### Assignment
Scan the records for lines with the word "green", and copy every such line.

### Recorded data
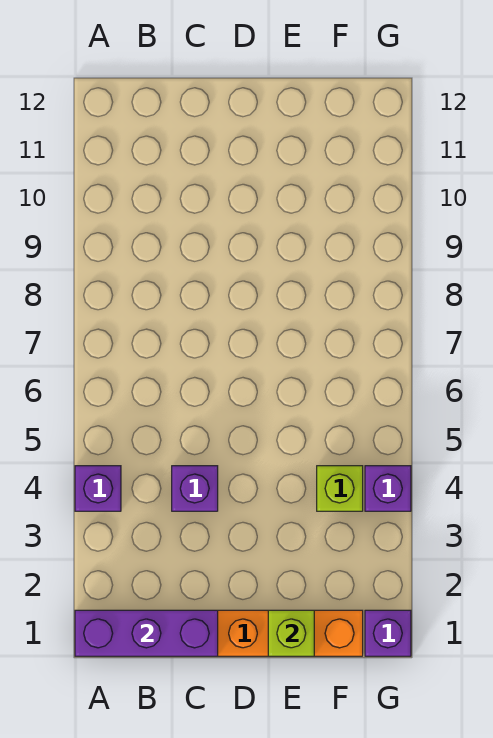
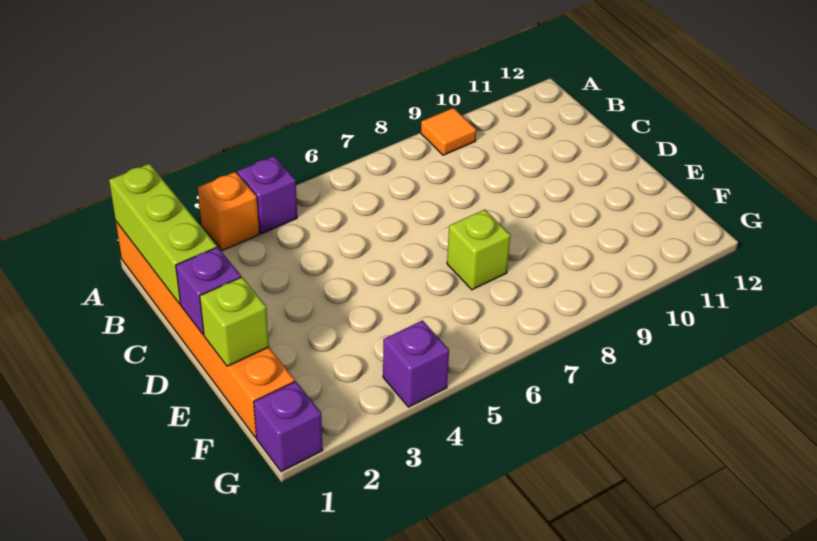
purple brick A1:C1 level 2 -> lime brick A1:C1 level 2
none -> orange brick A3 level 1
none -> orange tile A9 level 1
purple brick C4 level 1 -> purple brick D1 level 2
lime brick F4 level 1 -> lime brick E7 level 1

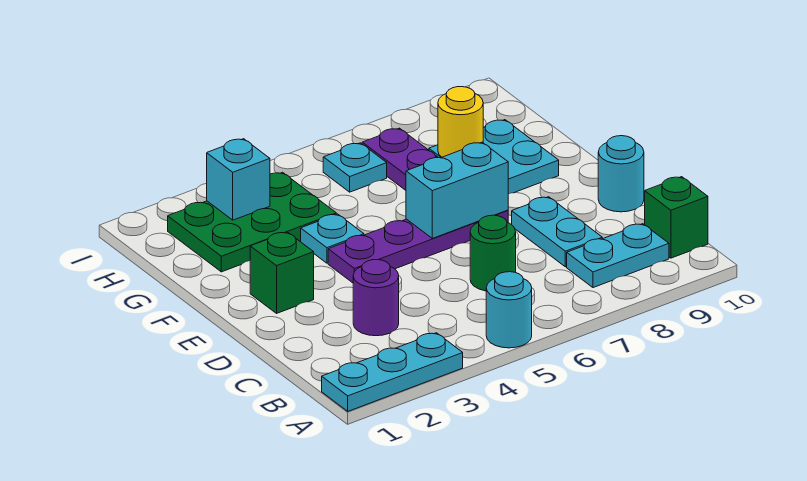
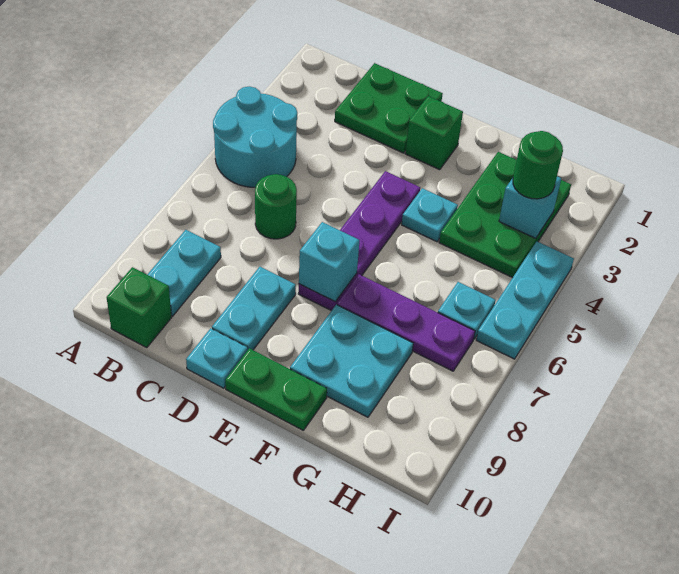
cyan plate A1:A3 level 1 -> cyan plate I4:I6 level 1
cyan round brick A5 level 1 -> cyan round brick A4:B5 level 1
none -> green plate C1:D2 level 1
purple round brick C3 level 1 -> none
cyan plate C8:D8 level 1 -> cyan plate D8:D9 level 1
cyan round brick D10 level 1 -> cyan plate D10 level 1
cyan brick E6:E7 level 2 -> cyan brick E7 level 2
none -> green plate E10:F10 level 1
yellow round brick G8 level 2 -> none
none -> green round brick H3 level 3

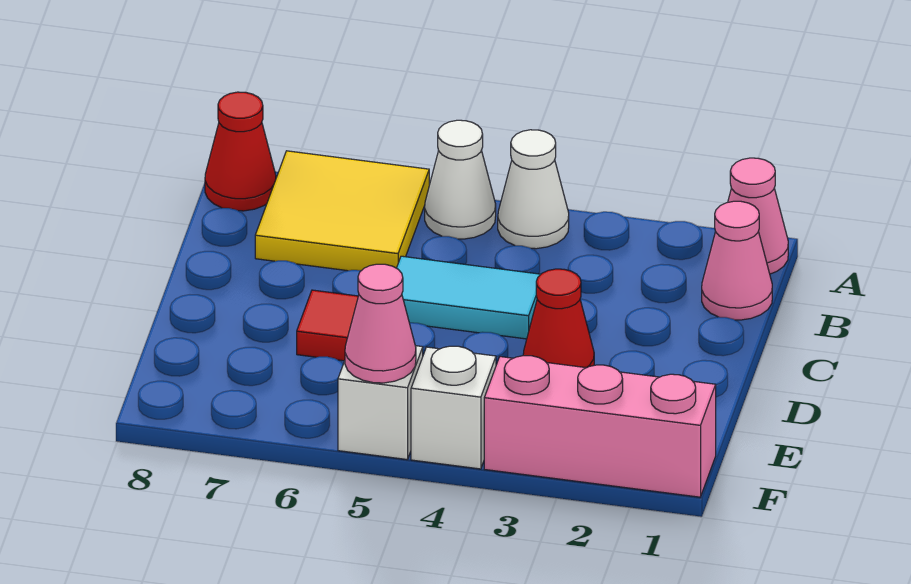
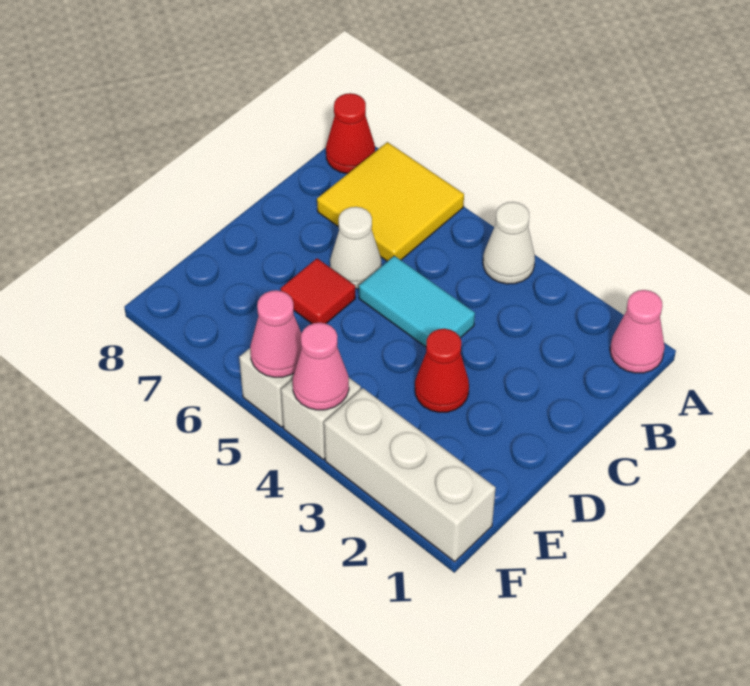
white cone A5 level 1 -> white cone C6 level 1
pink cone B1 level 1 -> pink cone F4 level 2
pink brick F1:F3 level 1 -> white brick F1:F3 level 1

### Answer section
none -> green plate C1:D2 level 1
none -> green plate E10:F10 level 1
none -> green round brick H3 level 3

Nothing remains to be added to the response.